(DATA RECORDS)
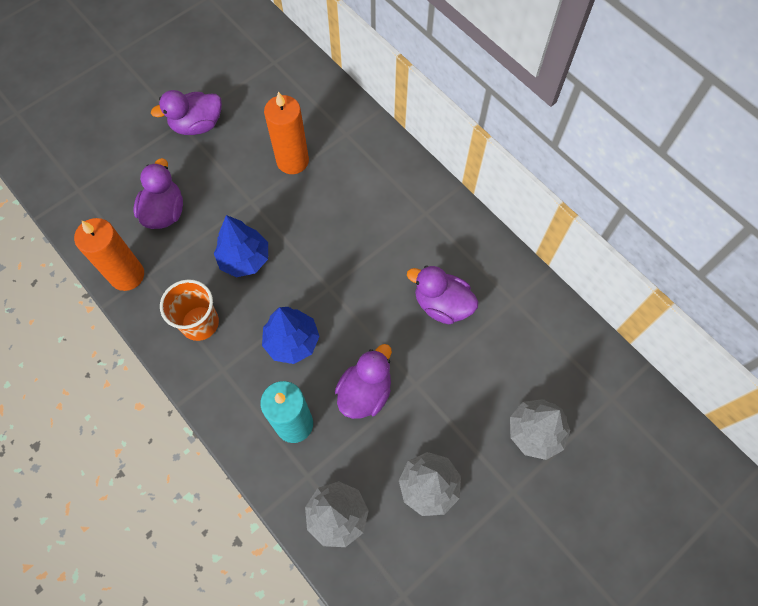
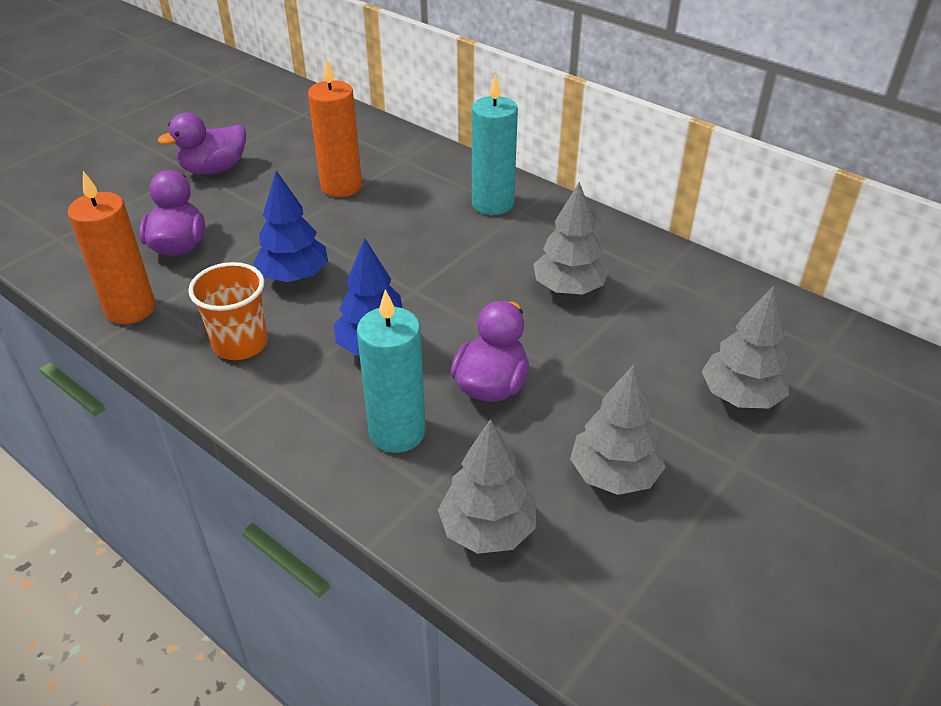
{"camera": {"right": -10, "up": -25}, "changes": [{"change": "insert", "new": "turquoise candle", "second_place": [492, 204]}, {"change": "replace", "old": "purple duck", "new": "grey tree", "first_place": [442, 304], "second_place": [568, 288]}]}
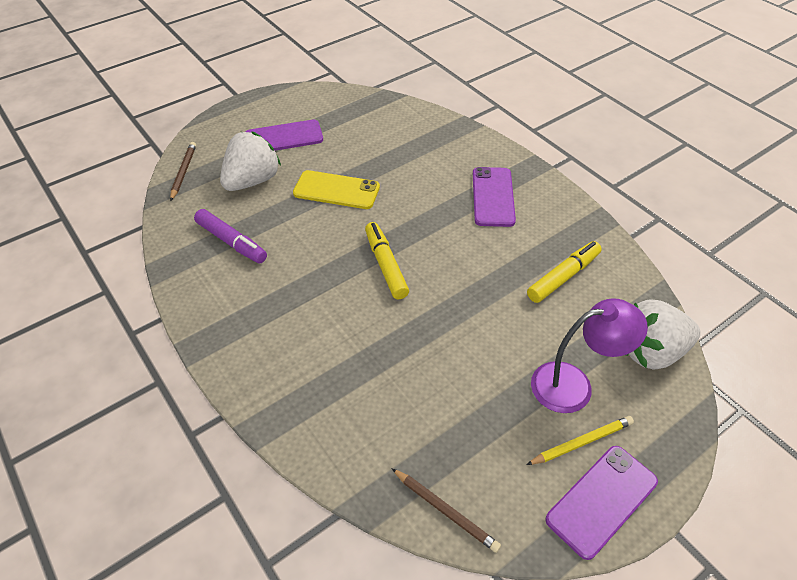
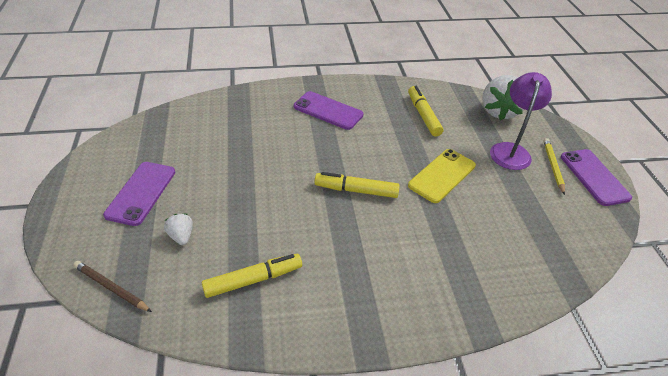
{"camera": {"right": -65, "up": -5}, "changes": [{"change": "delete", "old": "brown pencil", "first_place": [446, 511]}, {"change": "move", "old": "yellow phone", "first_place": [336, 190], "second_place": [442, 175]}, {"change": "recolor", "old": "purple marker", "new": "yellow marker", "first_place": [232, 242], "second_place": [253, 280]}, {"change": "resize", "old": "white strawberry", "first_place": [252, 181], "second_place": [181, 236], "factor": 0.48}]}
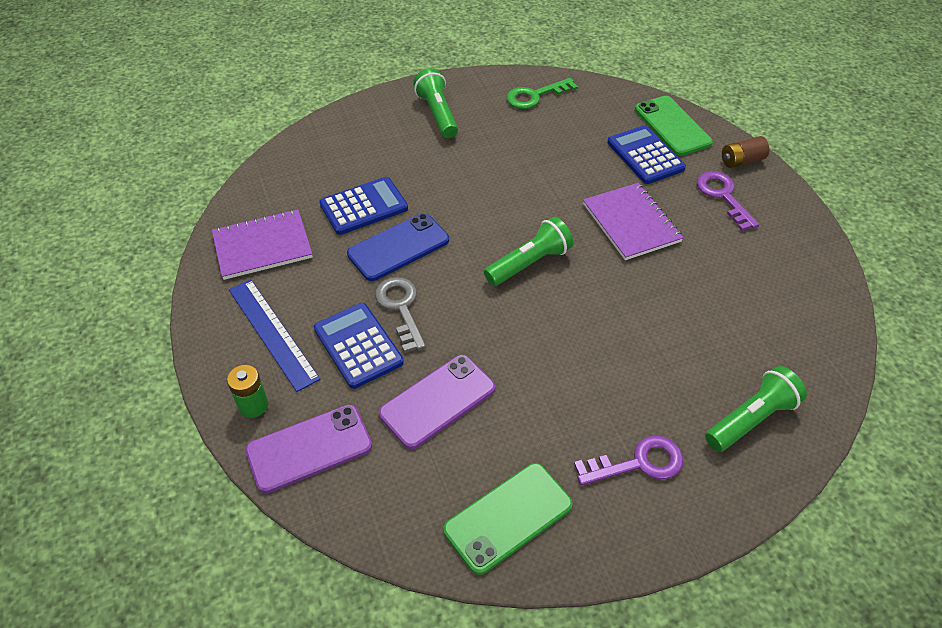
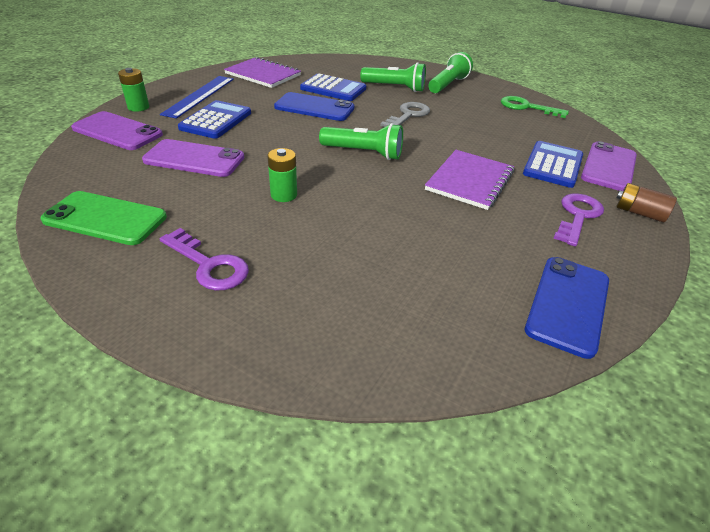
{"camera": {"right": 50, "up": -10}, "changes": [{"change": "insert", "new": "green battery", "second_place": [284, 195]}, {"change": "insert", "new": "blue phone", "second_place": [568, 304]}, {"change": "move", "old": "grey key", "first_place": [401, 308], "second_place": [408, 115]}, {"change": "move", "old": "green flashlight", "first_place": [751, 419], "second_place": [395, 87]}, {"change": "recolor", "old": "green phone", "new": "purple phone", "first_place": [672, 126], "second_place": [608, 167]}]}
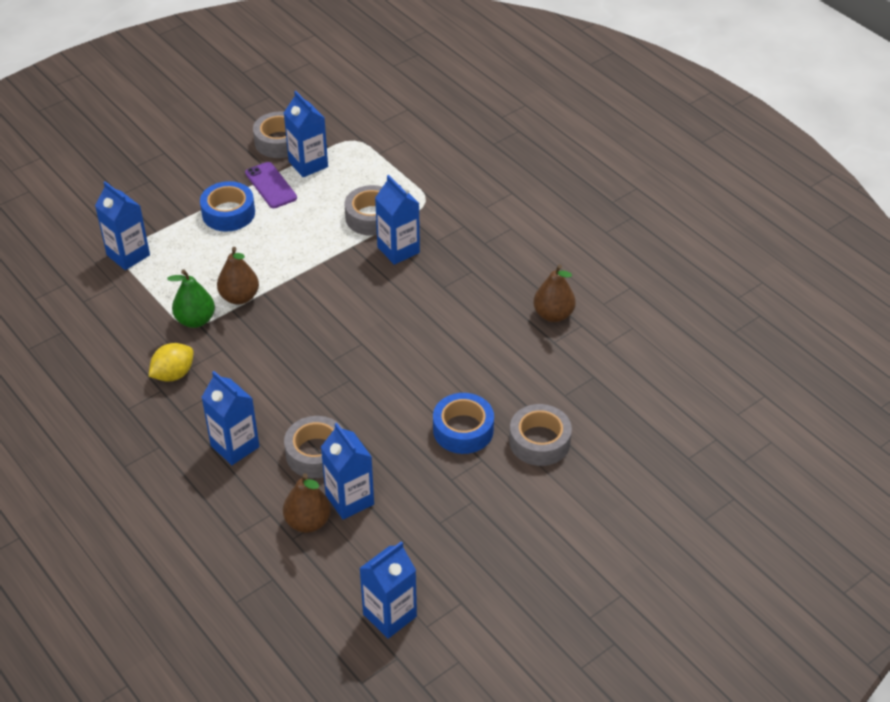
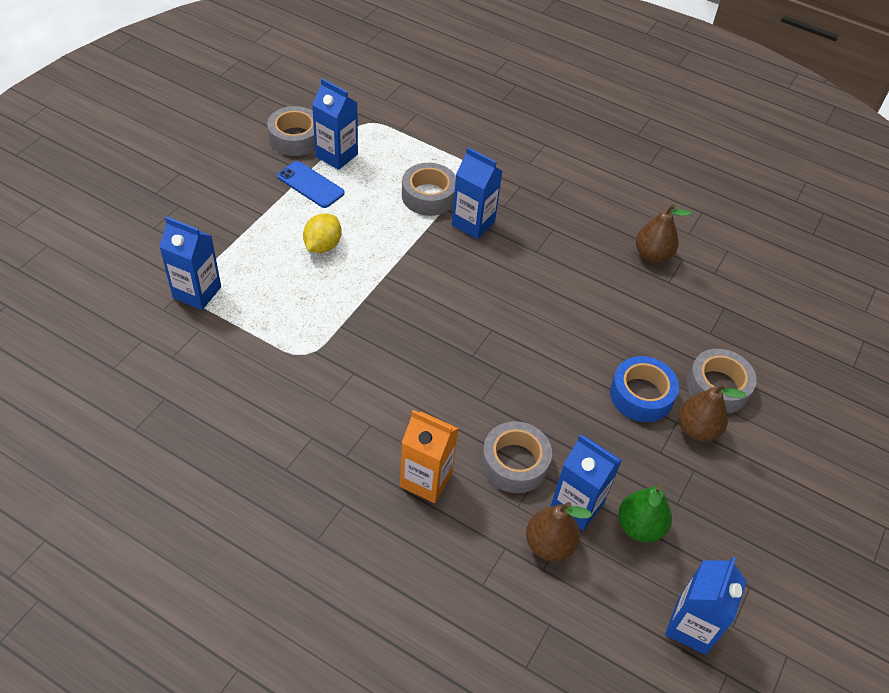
{"camera": {"right": -25, "up": 5}, "changes": [{"change": "delete", "old": "blue tape", "first_place": [228, 213]}, {"change": "move", "old": "yellow lemon", "first_place": [173, 374], "second_place": [322, 245]}, {"change": "move", "old": "green pear", "first_place": [195, 320], "second_place": [639, 527]}, {"change": "move", "old": "brown pear", "first_place": [239, 297], "second_place": [697, 429]}, {"change": "recolor", "old": "blue carton", "new": "orange carton", "first_place": [235, 446], "second_place": [426, 480]}, {"change": "recolor", "old": "purple phone", "new": "blue phone", "first_place": [270, 185], "second_place": [310, 185]}]}
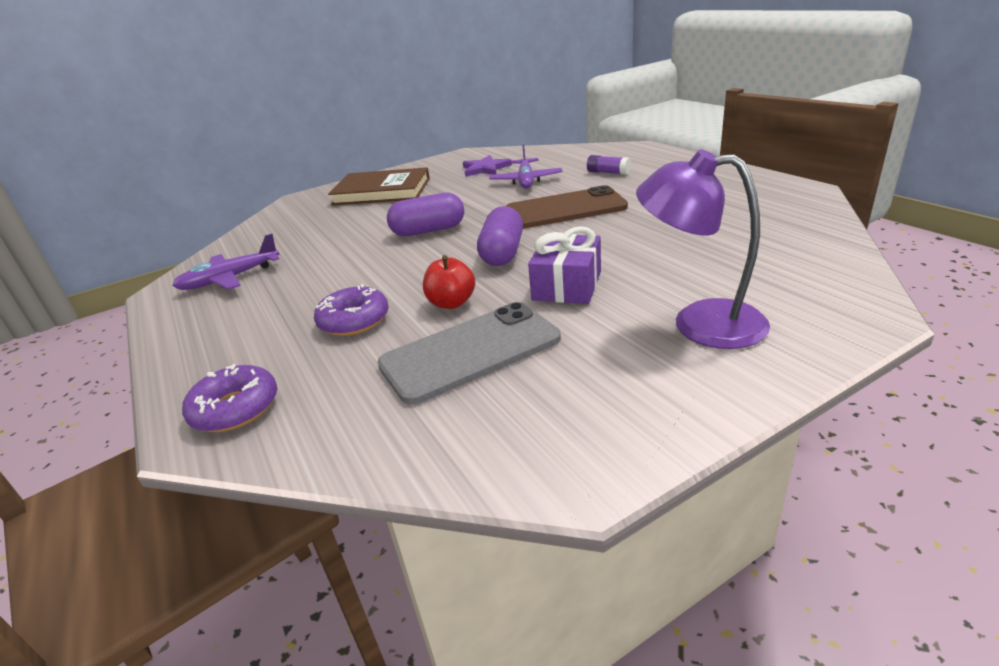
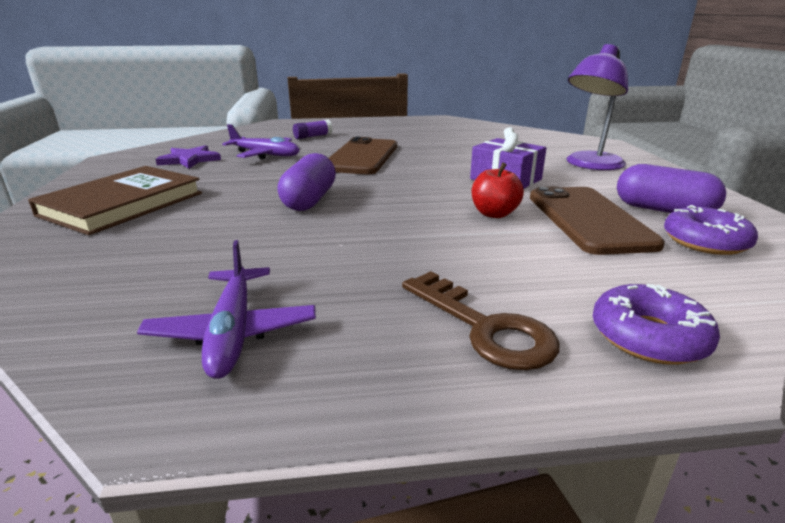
{"camera": {"right": -70, "up": -5}, "changes": [{"change": "insert", "new": "brown key", "second_place": [484, 327]}, {"change": "move", "old": "purple donut", "first_place": [354, 320], "second_place": [705, 241]}, {"change": "move", "old": "purple capsule", "first_place": [502, 253], "second_place": [663, 210]}, {"change": "recolor", "old": "grey phone", "new": "brown phone", "first_place": [470, 352], "second_place": [588, 219]}]}
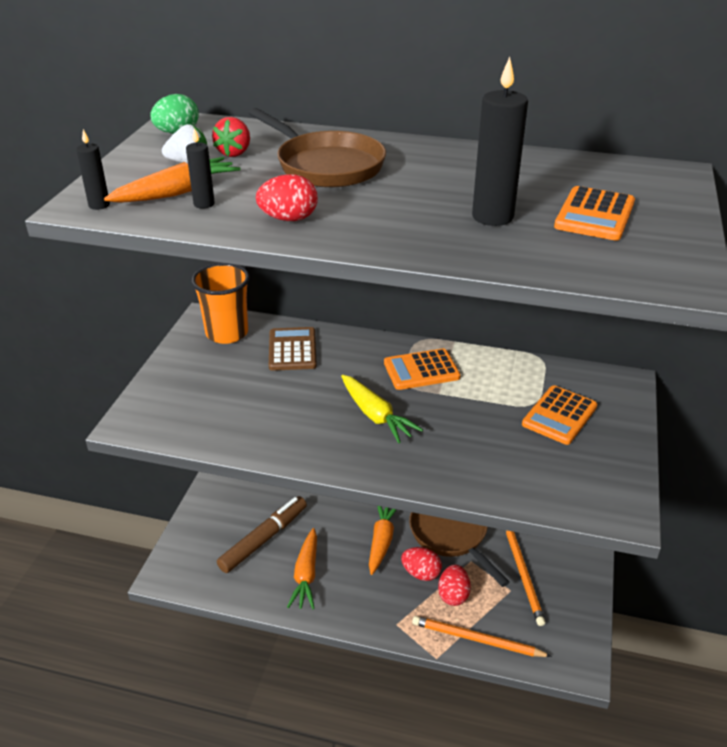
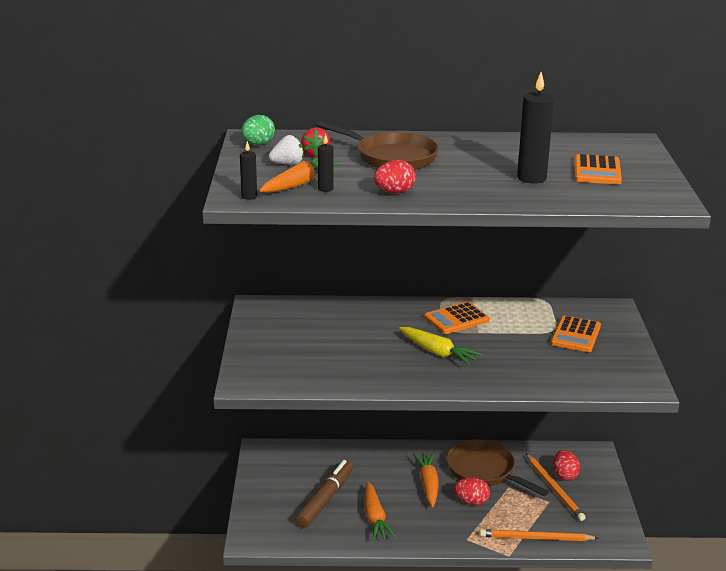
{"camera": {"right": -15, "up": -10}, "changes": [{"change": "delete", "old": "orange cup", "first_place": [227, 333]}, {"change": "delete", "old": "brown calculator", "first_place": [292, 350]}, {"change": "move", "old": "red egg", "first_place": [453, 595], "second_place": [564, 475]}]}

(PROBLEM DETAILS)
All of the material above should be output exactly, with the pictures left behind.

(RESPONSE BELOW)
{"camera": {"right": -10, "up": -25}, "changes": [{"change": "insert", "new": "turquoise candle", "second_place": [492, 204]}, {"change": "replace", "old": "purple duck", "new": "grey tree", "first_place": [442, 304], "second_place": [568, 288]}]}
{"camera": {"right": -65, "up": -5}, "changes": [{"change": "delete", "old": "brown pencil", "first_place": [446, 511]}, {"change": "move", "old": "yellow phone", "first_place": [336, 190], "second_place": [442, 175]}, {"change": "recolor", "old": "purple marker", "new": "yellow marker", "first_place": [232, 242], "second_place": [253, 280]}, {"change": "resize", "old": "white strawberry", "first_place": [252, 181], "second_place": [181, 236], "factor": 0.48}]}
{"camera": {"right": 50, "up": -10}, "changes": [{"change": "insert", "new": "green battery", "second_place": [284, 195]}, {"change": "insert", "new": "blue phone", "second_place": [568, 304]}, {"change": "move", "old": "grey key", "first_place": [401, 308], "second_place": [408, 115]}, {"change": "move", "old": "green flashlight", "first_place": [751, 419], "second_place": [395, 87]}, {"change": "recolor", "old": "green phone", "new": "purple phone", "first_place": [672, 126], "second_place": [608, 167]}]}
{"camera": {"right": -25, "up": 5}, "changes": [{"change": "delete", "old": "blue tape", "first_place": [228, 213]}, {"change": "move", "old": "yellow lemon", "first_place": [173, 374], "second_place": [322, 245]}, {"change": "move", "old": "green pear", "first_place": [195, 320], "second_place": [639, 527]}, {"change": "move", "old": "brown pear", "first_place": [239, 297], "second_place": [697, 429]}, {"change": "recolor", "old": "blue carton", "new": "orange carton", "first_place": [235, 446], "second_place": [426, 480]}, {"change": "recolor", "old": "purple phone", "new": "blue phone", "first_place": [270, 185], "second_place": [310, 185]}]}
{"camera": {"right": -70, "up": -5}, "changes": [{"change": "insert", "new": "brown key", "second_place": [484, 327]}, {"change": "move", "old": "purple donut", "first_place": [354, 320], "second_place": [705, 241]}, {"change": "move", "old": "purple capsule", "first_place": [502, 253], "second_place": [663, 210]}, {"change": "recolor", "old": "grey phone", "new": "brown phone", "first_place": [470, 352], "second_place": [588, 219]}]}
{"camera": {"right": -15, "up": -10}, "changes": [{"change": "delete", "old": "orange cup", "first_place": [227, 333]}, {"change": "delete", "old": "brown calculator", "first_place": [292, 350]}, {"change": "move", "old": "red egg", "first_place": [453, 595], "second_place": [564, 475]}]}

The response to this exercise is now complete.